Please return every record exactly as written, leaving out the pictures.
START Available data
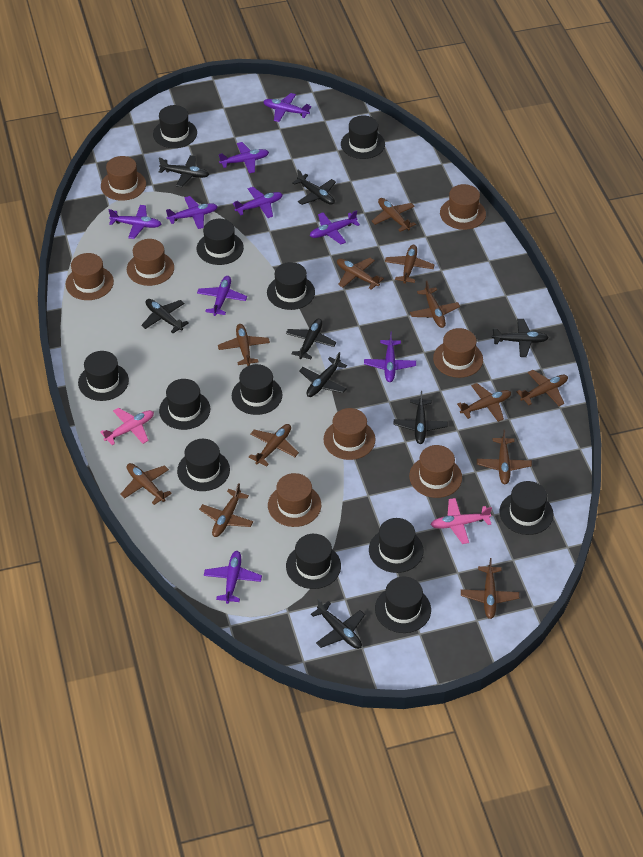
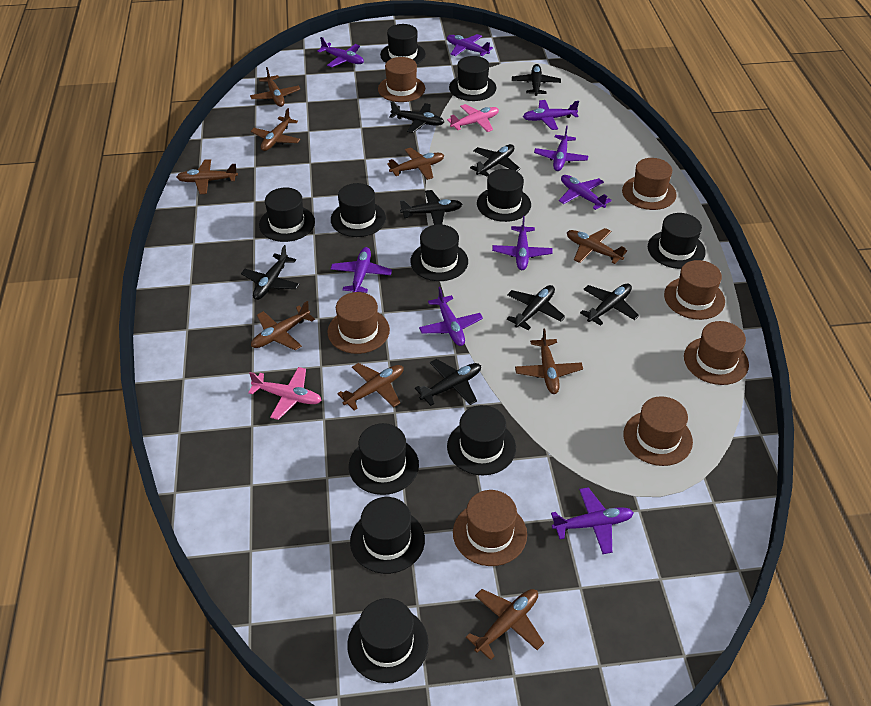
black hat: [78,351,129,401] [153,105,197,148] [159,379,210,430] [177,439,230,491] [197,219,244,265] [232,364,283,415] [267,262,315,310] [286,534,341,589] [341,115,385,159] [369,518,424,573] [375,577,431,633] [499,481,553,535] = 12 -> [259,187,315,242] [331,183,386,237] [347,598,429,683] [349,423,419,495] [350,497,425,574] [380,24,426,64] [410,224,468,281] [447,405,516,475] [449,56,496,101] [477,169,531,222] [648,213,706,269] = 11
brown hat: [66,253,114,300] [101,156,146,201] [127,239,174,286] [268,473,321,527] [323,408,375,460] [409,445,462,498] [433,328,483,378] [440,184,486,230] = 8 -> [327,292,390,354] [378,57,425,102] [453,490,527,566] [622,158,676,210] [623,396,693,466] [664,260,725,320] [684,321,749,385] = 7
brown plane: [120,463,172,505] [199,483,253,537] [218,324,270,366] [249,424,299,467] [337,258,384,290] [372,198,416,232] [385,245,435,284] [410,281,460,328] [457,383,511,422] [461,558,519,619] [477,429,532,484] [516,370,568,406] = 12 -> [177,159,238,194] [250,67,300,107] [251,108,301,151] [251,301,315,350] [337,363,403,410] [387,148,444,180] [466,589,544,660] [515,328,583,394] [567,228,627,264] = 9

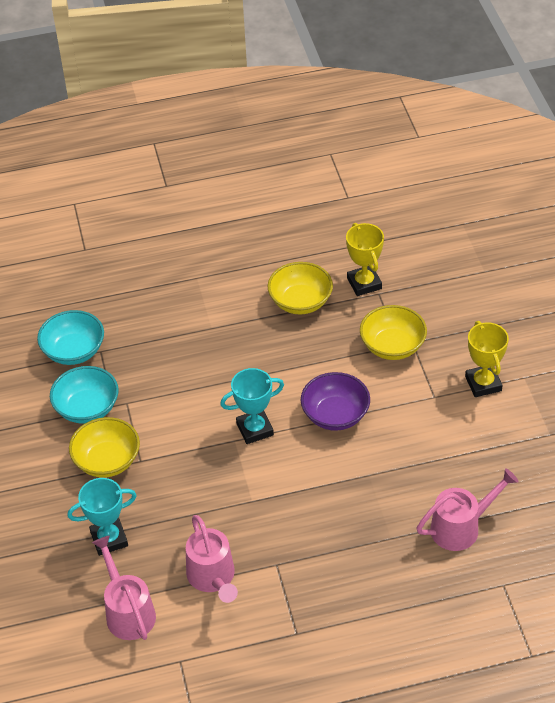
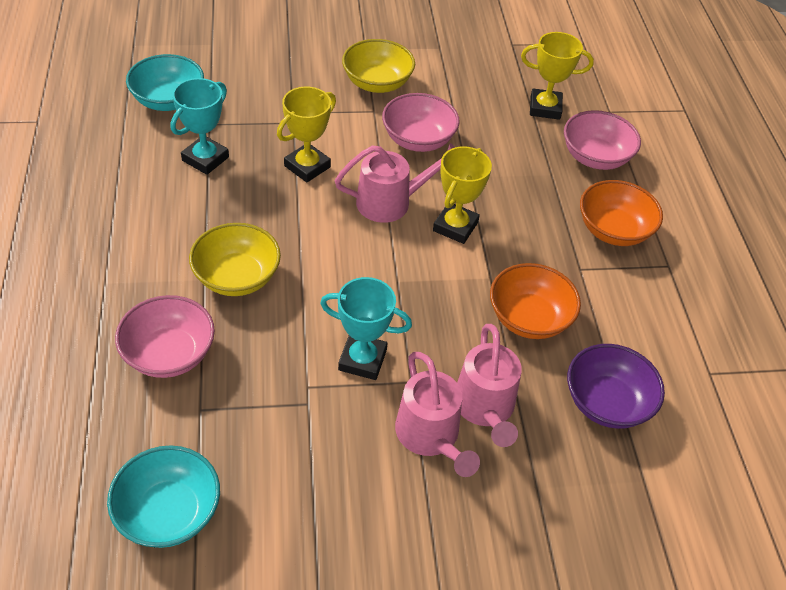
orange bowl: none = 0 -> [490,263,581,339] [580,180,663,246] = 2
pink bowl: none = 0 -> [115,295,215,378] [382,93,459,152] [564,110,641,170] = 3
yellow bowl: [69,417,140,478] [268,262,333,315] [360,305,427,360] = 3 -> [189,223,281,296] [342,39,415,93] = 2
yellow trophy: [346,223,384,296] [465,321,509,397] = 2 -> [277,87,336,183] [433,146,492,244] [521,32,594,120] = 3

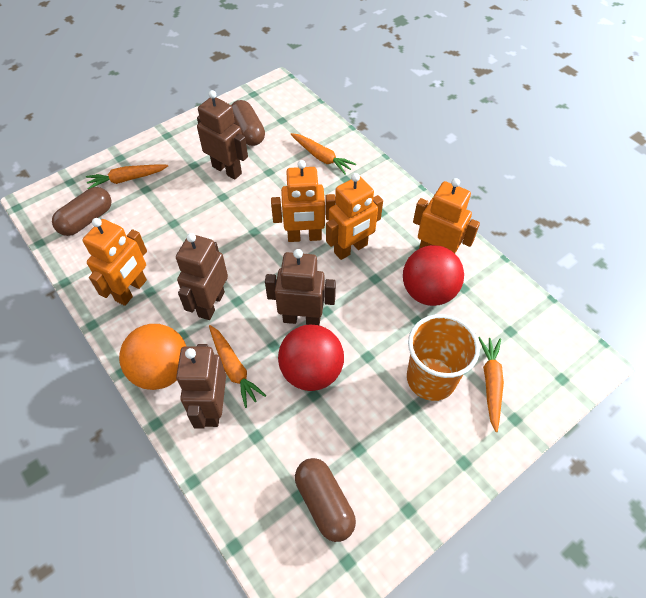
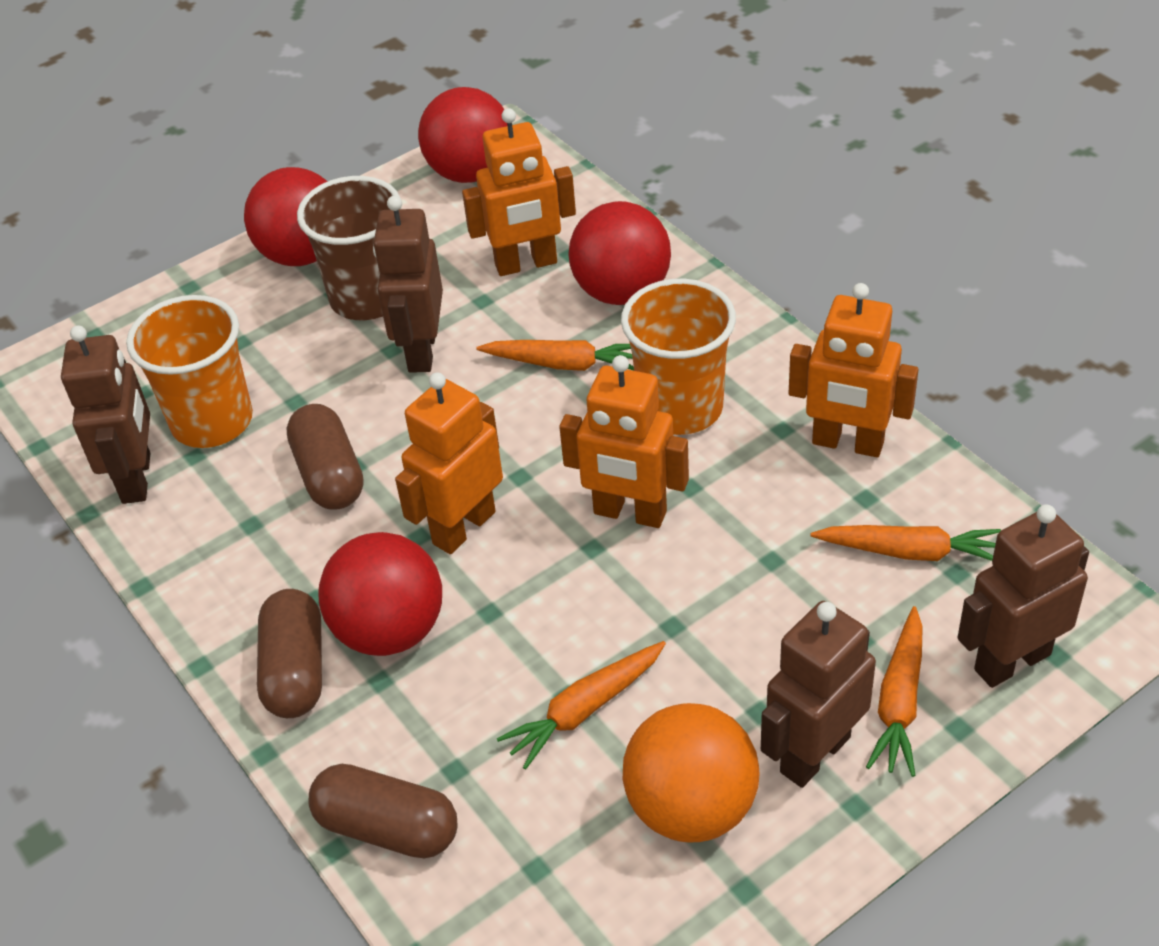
brown cup: none = 0 -> [297,176,402,320] = 1
orange cup: [407,314,480,401] = 1 -> [126,295,253,448] [621,279,736,435] = 2
red ball: [278,325,344,391] [403,245,464,306] = 2 -> [244,167,328,266] [318,532,442,656] [418,87,507,183] [568,201,671,305] = 4

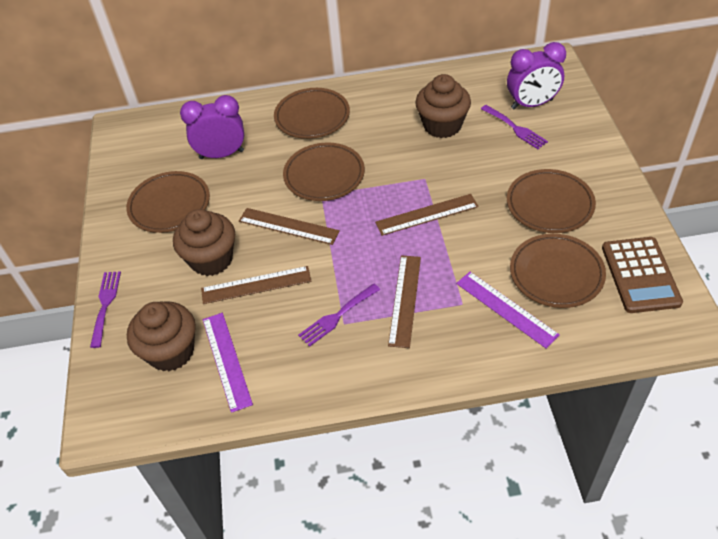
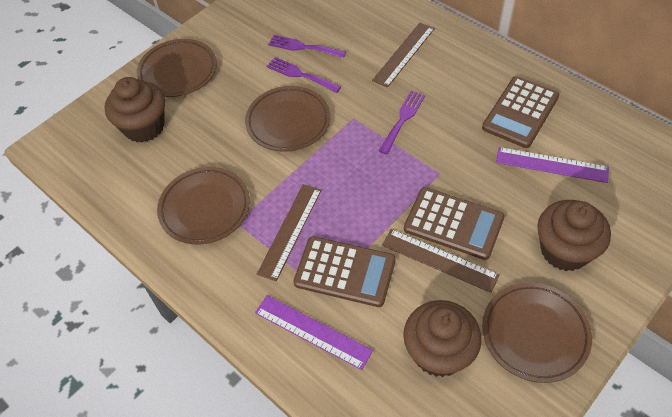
brown calculator: [602,237,683,313] = 1 -> [293,236,396,307] [404,187,505,260] [482,76,559,148] = 3
brown plate: [126,171,210,233] [274,88,350,139] [283,142,365,201] [507,169,596,233] [510,234,606,308] = 5 -> [137,39,217,97] [157,167,250,245] [245,86,330,152] [482,282,592,383] = 4
brown ruler: [201,266,311,304] [239,208,340,245] [375,194,479,236] [388,255,421,348] = 4 -> [257,184,322,281] [372,23,435,88] [382,229,500,293] = 3
purple clock: [180,95,244,159] [507,42,566,110] = 2 -> none = 0

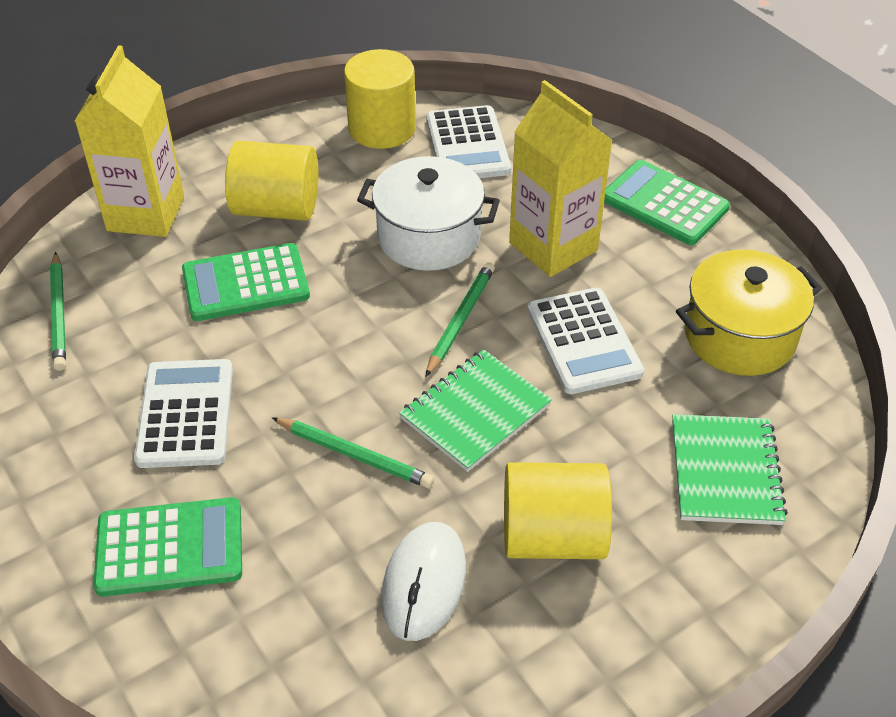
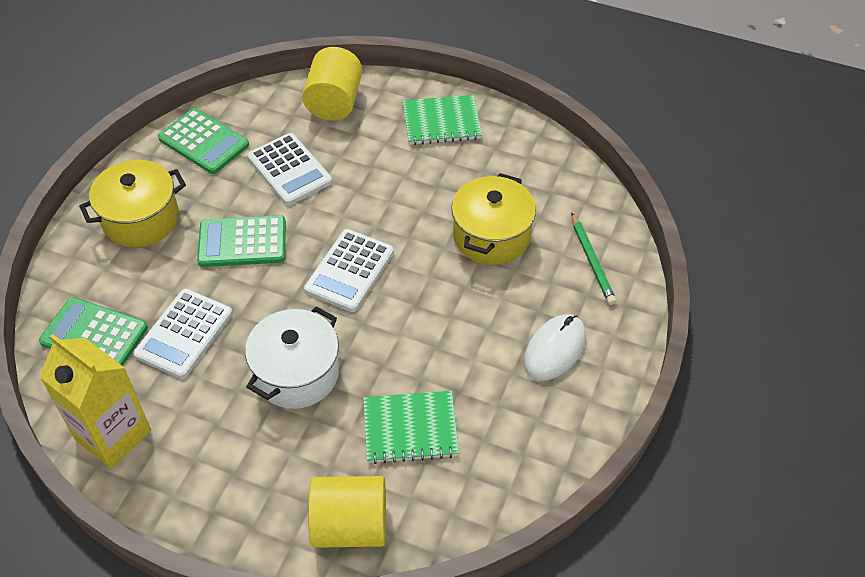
green pencil: [50,252,66,371] [272,417,434,488] [425,262,495,377] = 3 -> [571,213,616,305] = 1
yellow carton: [75,45,184,237] [509,80,613,277] = 2 -> [39,334,151,469] = 1
yellow cylinder: [225,141,318,221] [344,49,416,149] [504,462,612,559] = 3 -> [302,47,362,121] [308,476,386,548] = 2
yellow pot: [676,249,822,376] = 1 -> [79,160,186,247] [451,173,536,265] = 2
END Available data
- Answer box:
black hat: [78,351,129,401] [153,105,197,148] [159,379,210,430] [177,439,230,491] [197,219,244,265] [232,364,283,415] [267,262,315,310] [286,534,341,589] [341,115,385,159] [369,518,424,573] [375,577,431,633] [499,481,553,535] = 12 -> [259,187,315,242] [331,183,386,237] [347,598,429,683] [349,423,419,495] [350,497,425,574] [380,24,426,64] [410,224,468,281] [447,405,516,475] [449,56,496,101] [477,169,531,222] [648,213,706,269] = 11
brown hat: [66,253,114,300] [101,156,146,201] [127,239,174,286] [268,473,321,527] [323,408,375,460] [409,445,462,498] [433,328,483,378] [440,184,486,230] = 8 -> [327,292,390,354] [378,57,425,102] [453,490,527,566] [622,158,676,210] [623,396,693,466] [664,260,725,320] [684,321,749,385] = 7
brown plane: [120,463,172,505] [199,483,253,537] [218,324,270,366] [249,424,299,467] [337,258,384,290] [372,198,416,232] [385,245,435,284] [410,281,460,328] [457,383,511,422] [461,558,519,619] [477,429,532,484] [516,370,568,406] = 12 -> [177,159,238,194] [250,67,300,107] [251,108,301,151] [251,301,315,350] [337,363,403,410] [387,148,444,180] [466,589,544,660] [515,328,583,394] [567,228,627,264] = 9

orange bowl: none = 0 -> [490,263,581,339] [580,180,663,246] = 2
pink bowl: none = 0 -> [115,295,215,378] [382,93,459,152] [564,110,641,170] = 3
yellow bowl: [69,417,140,478] [268,262,333,315] [360,305,427,360] = 3 -> [189,223,281,296] [342,39,415,93] = 2
yellow trophy: [346,223,384,296] [465,321,509,397] = 2 -> [277,87,336,183] [433,146,492,244] [521,32,594,120] = 3

brown cup: none = 0 -> [297,176,402,320] = 1
orange cup: [407,314,480,401] = 1 -> [126,295,253,448] [621,279,736,435] = 2
red ball: [278,325,344,391] [403,245,464,306] = 2 -> [244,167,328,266] [318,532,442,656] [418,87,507,183] [568,201,671,305] = 4

brown calculator: [602,237,683,313] = 1 -> [293,236,396,307] [404,187,505,260] [482,76,559,148] = 3
brown plate: [126,171,210,233] [274,88,350,139] [283,142,365,201] [507,169,596,233] [510,234,606,308] = 5 -> [137,39,217,97] [157,167,250,245] [245,86,330,152] [482,282,592,383] = 4
brown ruler: [201,266,311,304] [239,208,340,245] [375,194,479,236] [388,255,421,348] = 4 -> [257,184,322,281] [372,23,435,88] [382,229,500,293] = 3
purple clock: [180,95,244,159] [507,42,566,110] = 2 -> none = 0

green pencil: [50,252,66,371] [272,417,434,488] [425,262,495,377] = 3 -> [571,213,616,305] = 1
yellow carton: [75,45,184,237] [509,80,613,277] = 2 -> [39,334,151,469] = 1
yellow cylinder: [225,141,318,221] [344,49,416,149] [504,462,612,559] = 3 -> [302,47,362,121] [308,476,386,548] = 2
yellow pot: [676,249,822,376] = 1 -> [79,160,186,247] [451,173,536,265] = 2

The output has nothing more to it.